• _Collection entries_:

......

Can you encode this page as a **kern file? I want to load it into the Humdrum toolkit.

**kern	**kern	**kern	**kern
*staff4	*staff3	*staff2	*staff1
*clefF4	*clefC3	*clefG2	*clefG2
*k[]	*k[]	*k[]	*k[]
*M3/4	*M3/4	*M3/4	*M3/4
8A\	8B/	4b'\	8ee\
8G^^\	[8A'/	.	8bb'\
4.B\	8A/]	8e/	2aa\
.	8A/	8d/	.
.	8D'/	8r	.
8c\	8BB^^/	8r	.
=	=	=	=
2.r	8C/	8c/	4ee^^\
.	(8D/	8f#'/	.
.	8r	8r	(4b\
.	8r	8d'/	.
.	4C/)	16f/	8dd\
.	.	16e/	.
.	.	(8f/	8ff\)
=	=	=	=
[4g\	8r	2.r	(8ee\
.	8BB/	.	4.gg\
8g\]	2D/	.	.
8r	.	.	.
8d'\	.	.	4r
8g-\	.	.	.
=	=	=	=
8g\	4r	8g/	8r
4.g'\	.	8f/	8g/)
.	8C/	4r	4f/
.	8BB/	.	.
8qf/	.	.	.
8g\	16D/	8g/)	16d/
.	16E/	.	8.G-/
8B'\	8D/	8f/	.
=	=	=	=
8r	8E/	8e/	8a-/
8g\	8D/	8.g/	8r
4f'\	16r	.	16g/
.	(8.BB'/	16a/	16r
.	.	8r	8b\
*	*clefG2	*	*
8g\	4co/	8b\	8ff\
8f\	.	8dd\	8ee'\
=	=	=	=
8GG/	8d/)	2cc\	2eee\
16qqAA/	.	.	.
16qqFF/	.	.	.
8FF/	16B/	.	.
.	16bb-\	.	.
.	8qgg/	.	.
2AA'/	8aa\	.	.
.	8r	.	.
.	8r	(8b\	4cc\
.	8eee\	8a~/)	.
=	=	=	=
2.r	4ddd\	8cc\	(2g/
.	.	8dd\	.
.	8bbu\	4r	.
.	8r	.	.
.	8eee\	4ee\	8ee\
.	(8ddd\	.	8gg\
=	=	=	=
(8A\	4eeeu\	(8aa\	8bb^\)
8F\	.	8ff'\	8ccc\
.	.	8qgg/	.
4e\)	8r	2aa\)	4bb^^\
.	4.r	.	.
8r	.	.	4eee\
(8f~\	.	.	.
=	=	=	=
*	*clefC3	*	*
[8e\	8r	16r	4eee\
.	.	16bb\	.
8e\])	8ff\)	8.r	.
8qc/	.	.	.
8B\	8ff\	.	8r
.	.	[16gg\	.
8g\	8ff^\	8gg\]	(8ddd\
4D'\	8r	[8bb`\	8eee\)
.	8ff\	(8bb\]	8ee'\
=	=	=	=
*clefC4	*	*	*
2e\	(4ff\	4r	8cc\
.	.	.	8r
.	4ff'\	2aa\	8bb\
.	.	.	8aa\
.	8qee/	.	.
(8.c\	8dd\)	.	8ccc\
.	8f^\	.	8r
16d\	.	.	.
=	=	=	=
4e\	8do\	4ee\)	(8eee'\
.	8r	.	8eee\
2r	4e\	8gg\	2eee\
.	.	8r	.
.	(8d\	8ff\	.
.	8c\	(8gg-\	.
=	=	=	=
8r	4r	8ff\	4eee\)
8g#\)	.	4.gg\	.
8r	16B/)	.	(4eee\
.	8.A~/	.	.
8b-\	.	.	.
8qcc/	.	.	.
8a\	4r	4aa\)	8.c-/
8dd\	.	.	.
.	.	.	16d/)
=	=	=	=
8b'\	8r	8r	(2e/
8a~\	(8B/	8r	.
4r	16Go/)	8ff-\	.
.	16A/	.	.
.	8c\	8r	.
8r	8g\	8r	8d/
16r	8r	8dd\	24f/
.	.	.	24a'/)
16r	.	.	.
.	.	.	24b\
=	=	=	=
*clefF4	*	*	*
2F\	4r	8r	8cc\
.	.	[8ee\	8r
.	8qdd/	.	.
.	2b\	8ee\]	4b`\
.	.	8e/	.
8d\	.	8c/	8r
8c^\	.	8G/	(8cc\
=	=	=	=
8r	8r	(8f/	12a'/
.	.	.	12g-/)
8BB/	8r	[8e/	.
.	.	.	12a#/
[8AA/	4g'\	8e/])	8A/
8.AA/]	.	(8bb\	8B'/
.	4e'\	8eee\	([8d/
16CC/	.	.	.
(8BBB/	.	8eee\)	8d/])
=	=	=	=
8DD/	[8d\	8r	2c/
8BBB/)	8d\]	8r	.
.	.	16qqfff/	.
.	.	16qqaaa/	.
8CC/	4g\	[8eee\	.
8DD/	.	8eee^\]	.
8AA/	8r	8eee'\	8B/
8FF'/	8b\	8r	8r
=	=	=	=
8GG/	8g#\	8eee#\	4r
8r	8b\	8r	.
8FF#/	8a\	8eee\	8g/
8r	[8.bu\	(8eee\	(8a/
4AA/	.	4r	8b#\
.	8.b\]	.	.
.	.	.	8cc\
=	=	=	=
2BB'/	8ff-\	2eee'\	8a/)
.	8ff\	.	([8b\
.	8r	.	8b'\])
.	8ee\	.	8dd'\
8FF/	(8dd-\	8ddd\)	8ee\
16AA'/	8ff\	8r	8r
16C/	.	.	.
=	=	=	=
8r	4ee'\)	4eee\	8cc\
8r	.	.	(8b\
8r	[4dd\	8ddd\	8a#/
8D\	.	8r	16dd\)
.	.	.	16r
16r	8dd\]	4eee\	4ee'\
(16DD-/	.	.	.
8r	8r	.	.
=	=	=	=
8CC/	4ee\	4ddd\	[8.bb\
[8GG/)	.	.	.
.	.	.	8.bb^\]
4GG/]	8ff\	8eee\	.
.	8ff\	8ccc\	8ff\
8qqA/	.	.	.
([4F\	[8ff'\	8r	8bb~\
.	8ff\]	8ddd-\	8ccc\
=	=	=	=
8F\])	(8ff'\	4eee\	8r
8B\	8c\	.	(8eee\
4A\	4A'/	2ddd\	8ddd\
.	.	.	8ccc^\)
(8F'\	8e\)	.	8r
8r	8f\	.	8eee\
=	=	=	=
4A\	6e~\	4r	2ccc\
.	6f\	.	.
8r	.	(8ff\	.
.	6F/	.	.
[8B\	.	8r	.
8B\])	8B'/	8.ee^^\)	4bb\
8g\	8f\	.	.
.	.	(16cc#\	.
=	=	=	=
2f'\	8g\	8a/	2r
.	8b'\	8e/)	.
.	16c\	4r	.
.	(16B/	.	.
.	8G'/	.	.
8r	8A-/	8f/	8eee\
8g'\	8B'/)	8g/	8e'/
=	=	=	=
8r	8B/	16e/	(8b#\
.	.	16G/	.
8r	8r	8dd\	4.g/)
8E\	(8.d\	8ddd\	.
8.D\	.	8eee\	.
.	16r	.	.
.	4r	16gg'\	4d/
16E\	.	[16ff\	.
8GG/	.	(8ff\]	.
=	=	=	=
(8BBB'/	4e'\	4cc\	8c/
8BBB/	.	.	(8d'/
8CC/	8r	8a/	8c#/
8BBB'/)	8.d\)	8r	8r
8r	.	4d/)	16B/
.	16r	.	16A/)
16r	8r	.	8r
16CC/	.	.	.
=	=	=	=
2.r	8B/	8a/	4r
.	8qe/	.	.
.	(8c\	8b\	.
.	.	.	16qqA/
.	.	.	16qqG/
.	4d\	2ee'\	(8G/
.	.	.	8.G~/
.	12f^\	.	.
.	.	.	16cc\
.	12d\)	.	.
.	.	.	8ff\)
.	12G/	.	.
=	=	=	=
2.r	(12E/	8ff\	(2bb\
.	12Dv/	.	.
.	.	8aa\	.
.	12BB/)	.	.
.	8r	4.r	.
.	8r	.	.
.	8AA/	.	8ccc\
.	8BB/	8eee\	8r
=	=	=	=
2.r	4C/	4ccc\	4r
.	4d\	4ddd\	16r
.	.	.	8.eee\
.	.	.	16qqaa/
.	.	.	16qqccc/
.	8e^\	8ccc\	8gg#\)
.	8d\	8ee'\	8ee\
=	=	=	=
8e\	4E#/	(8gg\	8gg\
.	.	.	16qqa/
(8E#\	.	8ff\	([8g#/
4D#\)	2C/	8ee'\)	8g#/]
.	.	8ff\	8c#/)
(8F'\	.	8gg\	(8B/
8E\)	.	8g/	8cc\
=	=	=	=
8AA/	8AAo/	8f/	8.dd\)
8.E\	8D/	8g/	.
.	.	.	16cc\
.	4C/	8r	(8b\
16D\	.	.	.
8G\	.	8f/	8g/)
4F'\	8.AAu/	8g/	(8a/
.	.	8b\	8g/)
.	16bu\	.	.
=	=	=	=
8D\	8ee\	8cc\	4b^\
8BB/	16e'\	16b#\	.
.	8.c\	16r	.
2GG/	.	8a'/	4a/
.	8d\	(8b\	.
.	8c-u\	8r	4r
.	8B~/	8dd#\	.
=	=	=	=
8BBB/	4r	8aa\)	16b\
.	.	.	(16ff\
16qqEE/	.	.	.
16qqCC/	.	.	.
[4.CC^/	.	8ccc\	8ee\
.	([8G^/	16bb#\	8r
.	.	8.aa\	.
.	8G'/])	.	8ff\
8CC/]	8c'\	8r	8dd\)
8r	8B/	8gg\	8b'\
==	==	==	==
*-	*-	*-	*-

......

• _Exercise details_:
Please extract every line of the records above that contains the string "kern". Case counts, so uppercase and lowercase letters are treated as different.

• _Correct answer_:
Can you encode this page as a **kern file? I want to load it into the Humdrum toolkit.
**kern	**kern	**kern	**kern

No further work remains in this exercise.